▶ _Exercise directions_: Report all lines in the records that hold the string "plus".

----------------

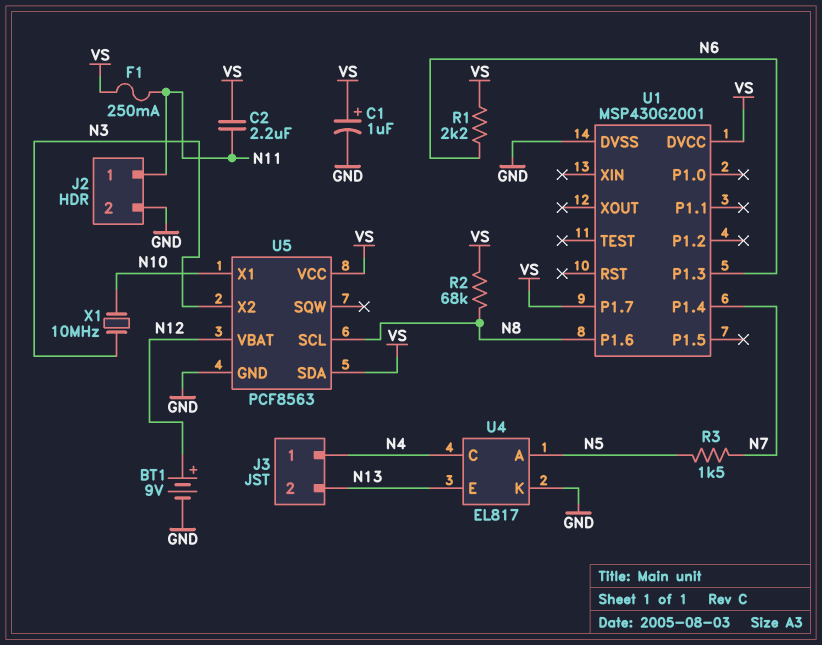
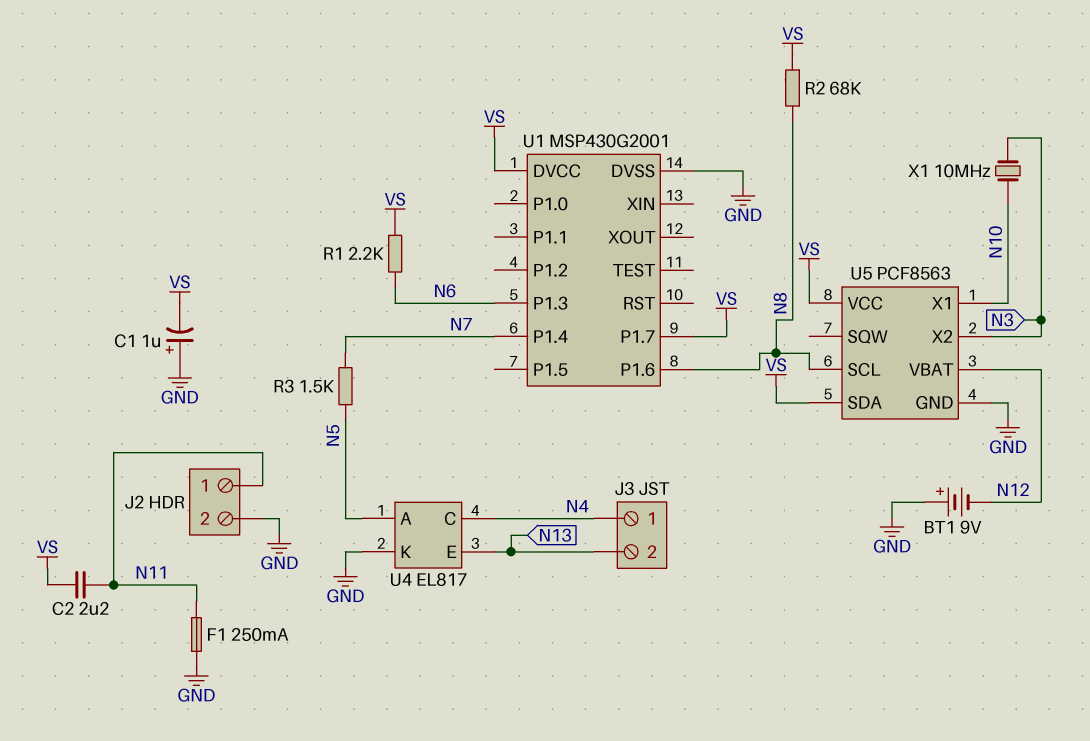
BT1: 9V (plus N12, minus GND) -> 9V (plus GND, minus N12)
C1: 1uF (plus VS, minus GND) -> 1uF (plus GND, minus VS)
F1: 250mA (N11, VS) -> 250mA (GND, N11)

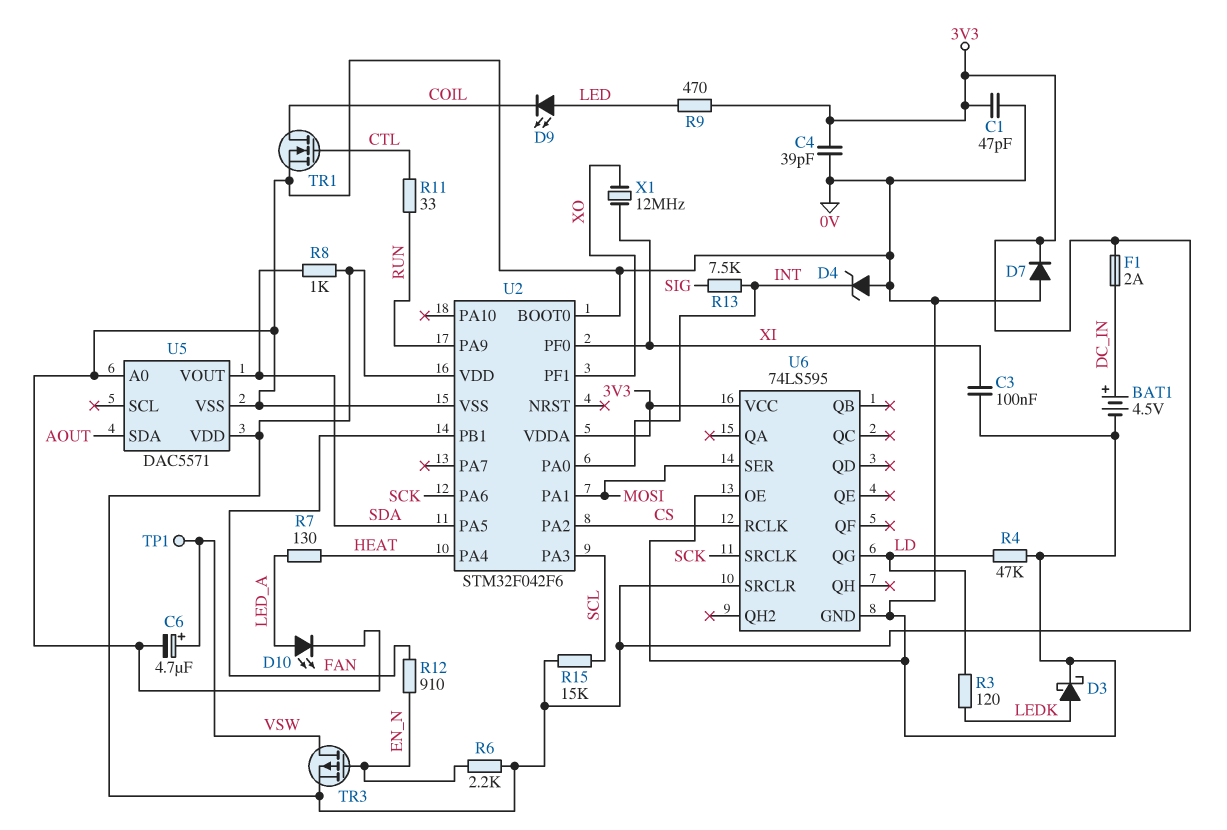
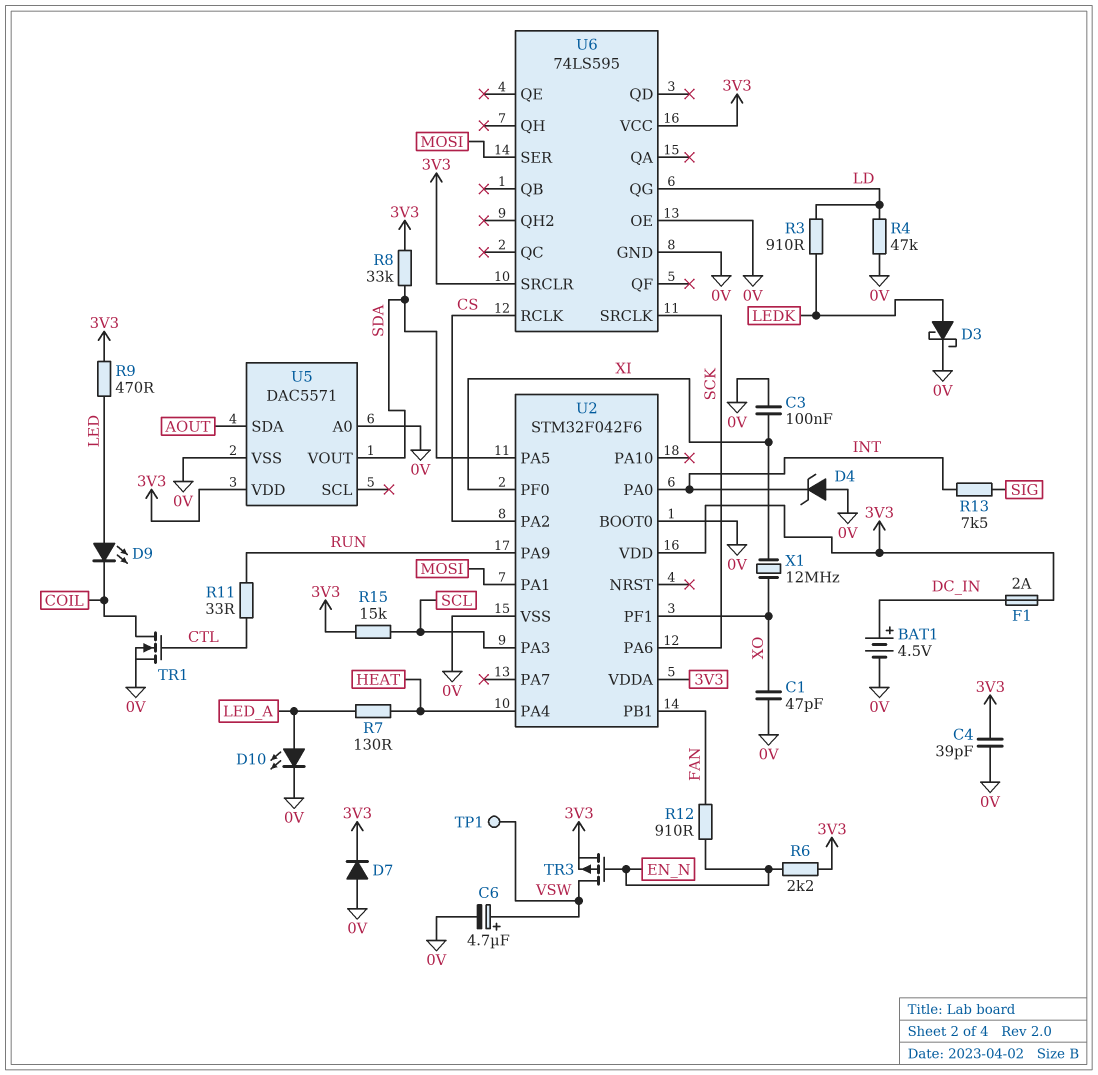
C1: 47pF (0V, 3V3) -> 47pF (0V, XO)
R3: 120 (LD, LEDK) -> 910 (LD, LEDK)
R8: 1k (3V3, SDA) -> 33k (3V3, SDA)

----------------

▶ _Answer below_:
BT1: 9V (plus N12, minus GND) -> 9V (plus GND, minus N12)
C1: 1uF (plus VS, minus GND) -> 1uF (plus GND, minus VS)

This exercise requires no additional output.